**Work to be completed**
Filter the material below so that only lines containing "pink" remain.

**Data extract**
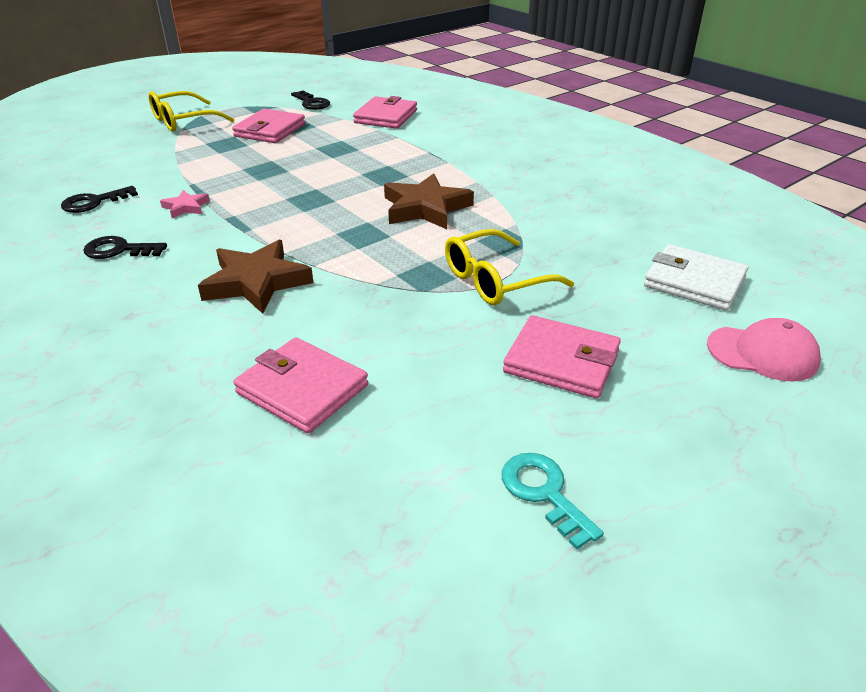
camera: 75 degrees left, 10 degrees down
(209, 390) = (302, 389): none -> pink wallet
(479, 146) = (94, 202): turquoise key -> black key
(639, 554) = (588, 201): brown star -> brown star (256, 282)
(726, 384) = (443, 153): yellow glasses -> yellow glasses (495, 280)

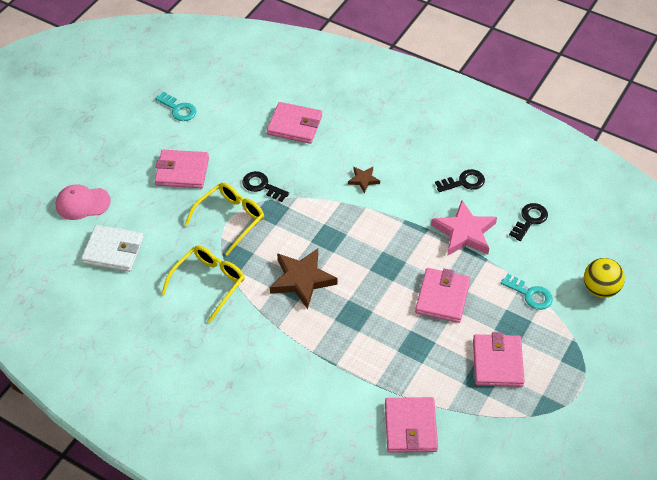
camera: 160 degrees right, 15 degrees up
(108, 148) = (600, 289): none -> yellow ball
(181, 157) = (530, 294): none -> turquoise key
(183, 121) = (589, 355): yellow glasses -> yellow glasses (209, 283)
(186, 207) = (464, 232): pink star -> pink star, size x1.97
(256, 282) = (363, 180): brown star -> brown star, size x0.51
(274, 170) = (442, 297): none -> pink wallet
(312, 103) = (503, 437): black key -> black key (262, 186)

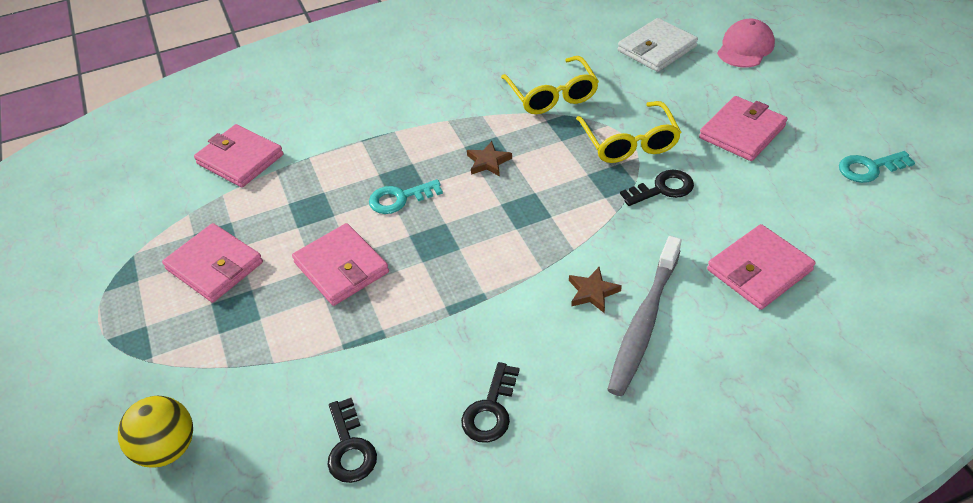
camera: 130 degrees right, 5 degrees down
(302, 280) = (488, 162): brown star -> brown star, size x0.51
(365, 152) = (644, 322): none -> grey toothbrush
(464, 232) = (406, 350): pink star -> none
(530, 294) = (249, 359): turquoise key -> turquoise key (400, 198)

**Response box**
(209, 390) = (302, 389): none -> pink wallet
(186, 207) = (464, 232): pink star -> pink star, size x1.97
(274, 170) = (442, 297): none -> pink wallet
(464, 232) = (406, 350): pink star -> none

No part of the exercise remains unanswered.